**PROBLEM DESCRIPTION:** Leave the pictures out and return every line below exactly.

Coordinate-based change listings
___
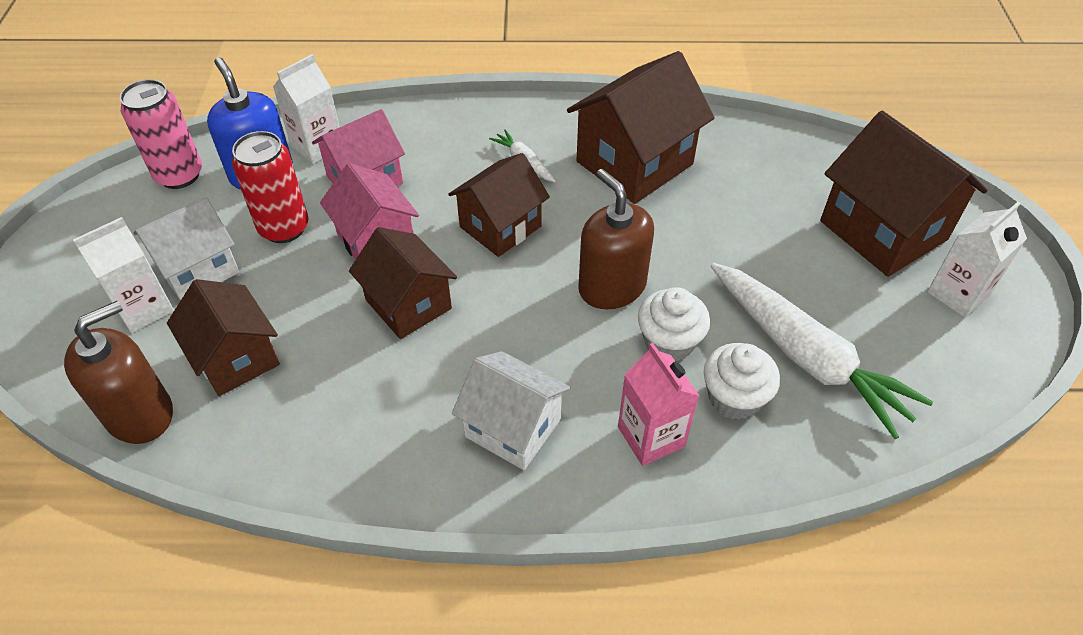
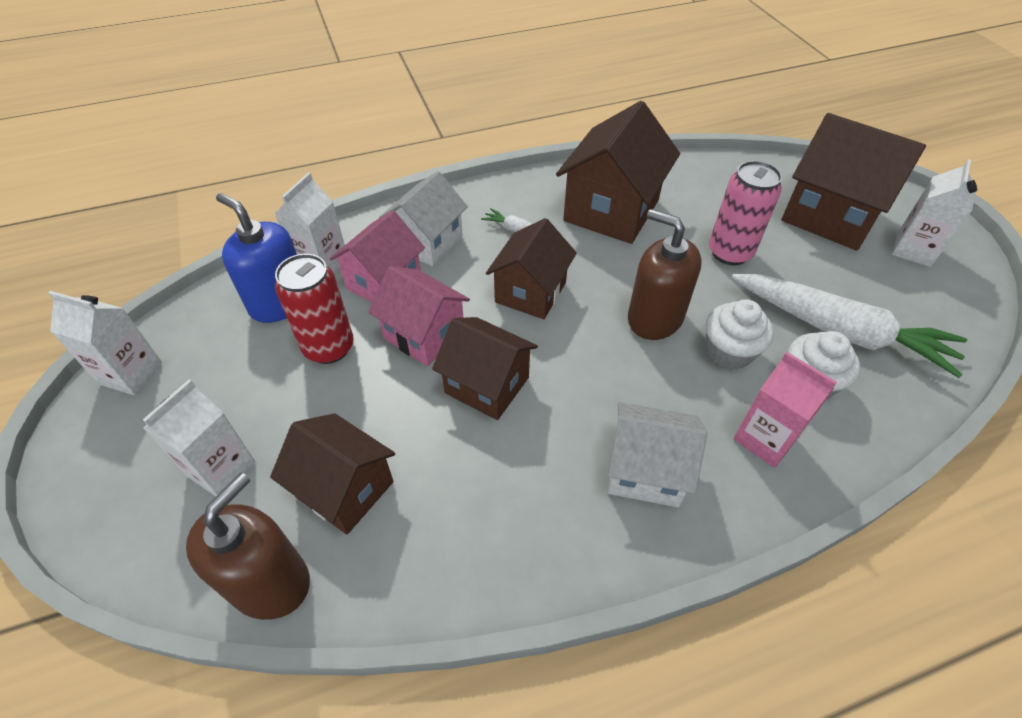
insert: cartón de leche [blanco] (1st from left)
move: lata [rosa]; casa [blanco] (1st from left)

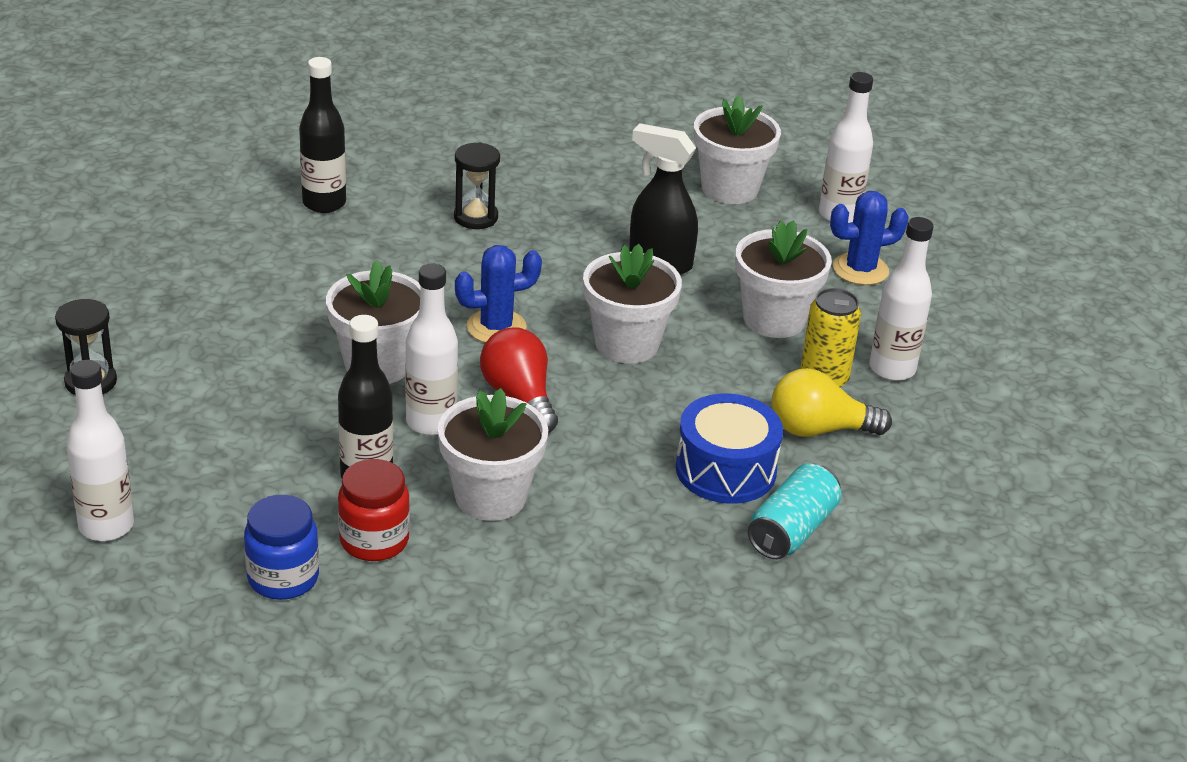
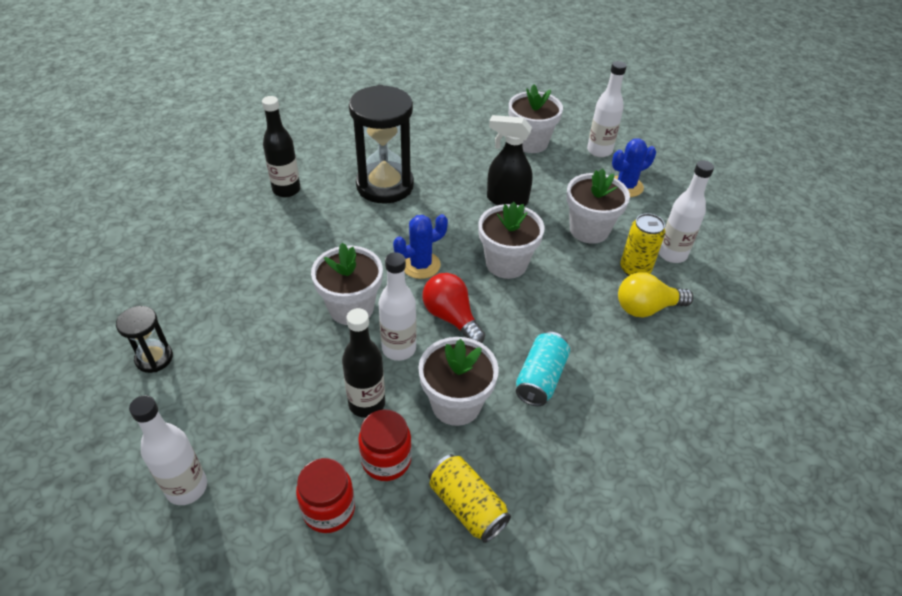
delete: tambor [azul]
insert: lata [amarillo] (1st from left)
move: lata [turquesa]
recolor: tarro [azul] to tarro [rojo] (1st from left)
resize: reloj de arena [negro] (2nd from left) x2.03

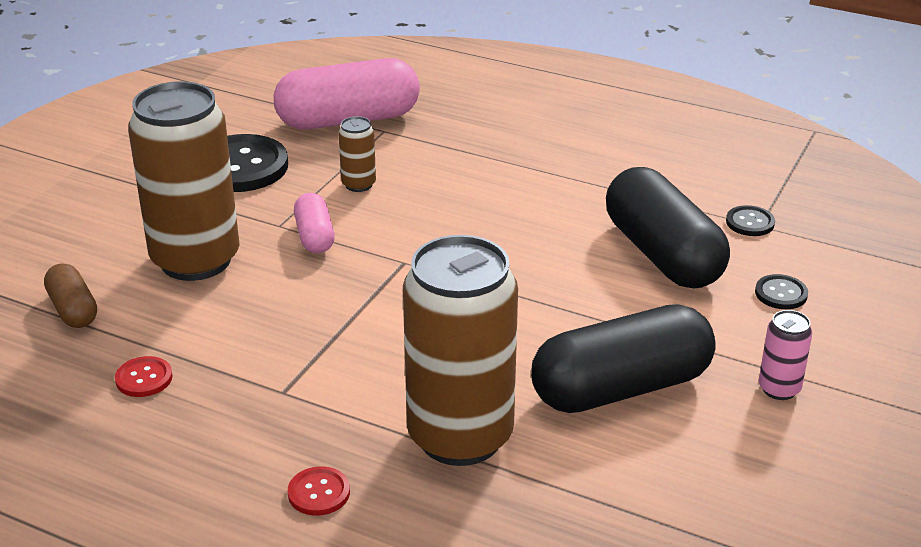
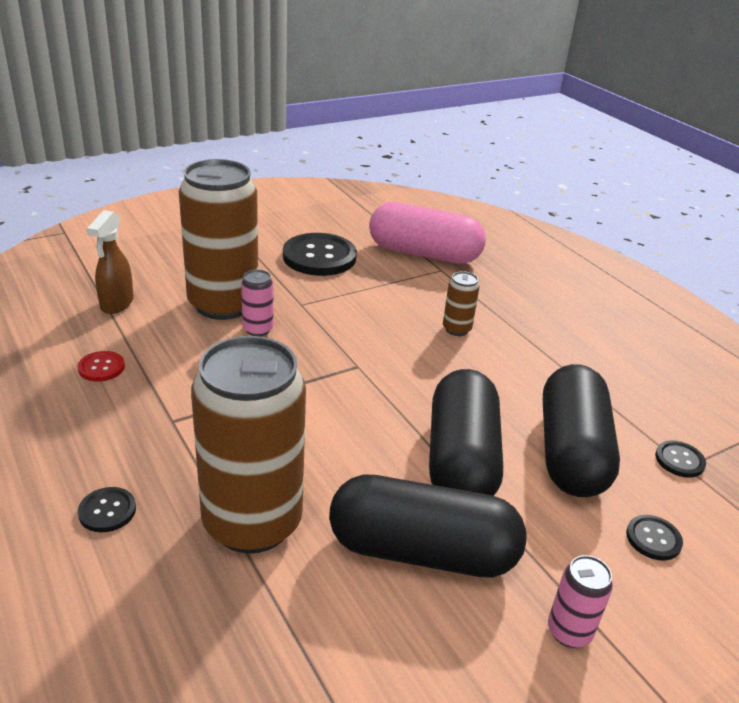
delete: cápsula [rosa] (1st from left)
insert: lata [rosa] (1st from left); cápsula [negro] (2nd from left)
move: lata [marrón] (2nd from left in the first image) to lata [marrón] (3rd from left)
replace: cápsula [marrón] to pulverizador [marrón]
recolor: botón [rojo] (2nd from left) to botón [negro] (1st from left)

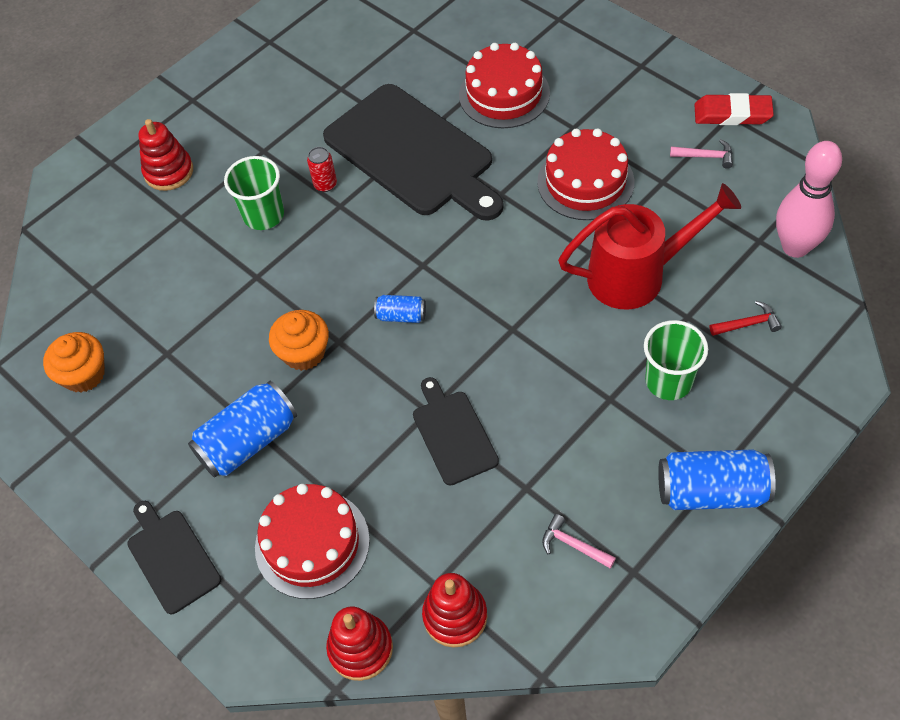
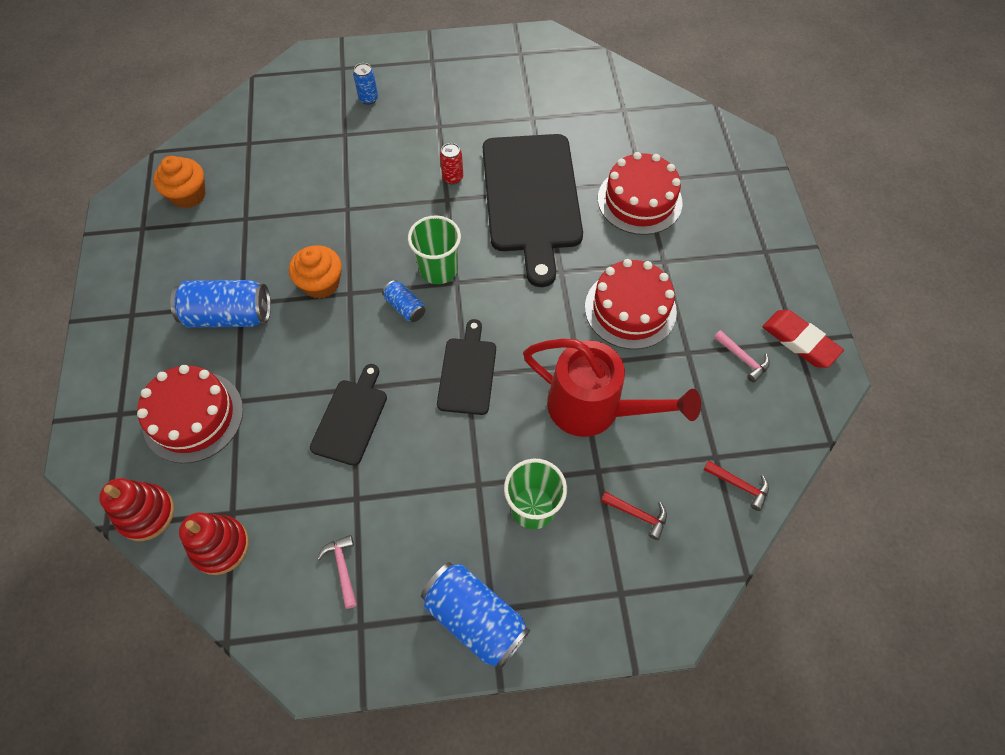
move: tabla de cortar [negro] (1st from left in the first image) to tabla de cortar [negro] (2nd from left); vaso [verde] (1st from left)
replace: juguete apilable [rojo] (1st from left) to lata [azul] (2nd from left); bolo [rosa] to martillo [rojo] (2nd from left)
___
**ANSWER TO THE EXERCISE:**
insert: cartón de leche [blanco] (1st from left)
move: lata [rosa]; casa [blanco] (1st from left)

delete: tambor [azul]
insert: lata [amarillo] (1st from left)
move: lata [turquesa]
recolor: tarro [azul] to tarro [rojo] (1st from left)
resize: reloj de arena [negro] (2nd from left) x2.03

delete: cápsula [rosa] (1st from left)
insert: lata [rosa] (1st from left); cápsula [negro] (2nd from left)
move: lata [marrón] (2nd from left in the first image) to lata [marrón] (3rd from left)
replace: cápsula [marrón] to pulverizador [marrón]
recolor: botón [rojo] (2nd from left) to botón [negro] (1st from left)

move: tabla de cortar [negro] (1st from left in the first image) to tabla de cortar [negro] (2nd from left); vaso [verde] (1st from left)
replace: juguete apilable [rojo] (1st from left) to lata [azul] (2nd from left); bolo [rosa] to martillo [rojo] (2nd from left)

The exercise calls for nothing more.